_Task requirements_:
How many lines in the data below contain the word "plus"? State only the number.

_Source material_:
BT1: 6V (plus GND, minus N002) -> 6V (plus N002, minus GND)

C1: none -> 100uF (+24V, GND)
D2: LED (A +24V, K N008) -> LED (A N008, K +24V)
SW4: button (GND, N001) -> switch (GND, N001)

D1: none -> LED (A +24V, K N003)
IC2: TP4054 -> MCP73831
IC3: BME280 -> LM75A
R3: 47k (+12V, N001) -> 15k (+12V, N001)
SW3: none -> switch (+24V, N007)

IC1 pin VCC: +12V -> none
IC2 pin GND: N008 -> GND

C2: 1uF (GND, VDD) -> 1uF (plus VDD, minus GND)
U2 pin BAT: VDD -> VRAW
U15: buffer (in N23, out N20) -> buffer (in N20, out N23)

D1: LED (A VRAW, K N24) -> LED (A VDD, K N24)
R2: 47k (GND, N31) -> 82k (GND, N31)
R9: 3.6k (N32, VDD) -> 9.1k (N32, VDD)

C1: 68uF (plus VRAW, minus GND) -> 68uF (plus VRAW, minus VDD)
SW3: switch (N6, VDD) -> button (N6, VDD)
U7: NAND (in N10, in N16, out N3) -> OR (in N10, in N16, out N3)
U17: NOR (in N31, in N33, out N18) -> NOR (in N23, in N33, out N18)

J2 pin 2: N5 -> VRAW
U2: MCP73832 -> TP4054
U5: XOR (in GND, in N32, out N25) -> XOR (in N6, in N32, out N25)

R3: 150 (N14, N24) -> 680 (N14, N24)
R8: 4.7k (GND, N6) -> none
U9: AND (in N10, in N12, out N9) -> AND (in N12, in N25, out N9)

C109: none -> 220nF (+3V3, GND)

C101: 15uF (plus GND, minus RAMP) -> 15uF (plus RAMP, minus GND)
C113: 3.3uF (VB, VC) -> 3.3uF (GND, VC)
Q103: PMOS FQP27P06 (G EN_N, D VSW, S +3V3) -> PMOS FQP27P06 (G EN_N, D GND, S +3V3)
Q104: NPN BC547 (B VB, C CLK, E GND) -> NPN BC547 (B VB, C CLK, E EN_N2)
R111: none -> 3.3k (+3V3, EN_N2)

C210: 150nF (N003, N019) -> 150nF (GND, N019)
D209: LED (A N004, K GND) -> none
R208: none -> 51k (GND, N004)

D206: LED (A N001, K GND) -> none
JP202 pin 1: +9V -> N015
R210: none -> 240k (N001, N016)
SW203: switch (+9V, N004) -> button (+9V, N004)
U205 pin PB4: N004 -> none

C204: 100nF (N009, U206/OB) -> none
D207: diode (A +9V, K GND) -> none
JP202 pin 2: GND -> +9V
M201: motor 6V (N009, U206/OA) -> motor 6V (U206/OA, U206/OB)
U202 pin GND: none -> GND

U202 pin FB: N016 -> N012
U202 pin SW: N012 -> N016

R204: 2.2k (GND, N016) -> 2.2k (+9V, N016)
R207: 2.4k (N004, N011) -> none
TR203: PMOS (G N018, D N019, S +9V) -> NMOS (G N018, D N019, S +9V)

_Result_:
4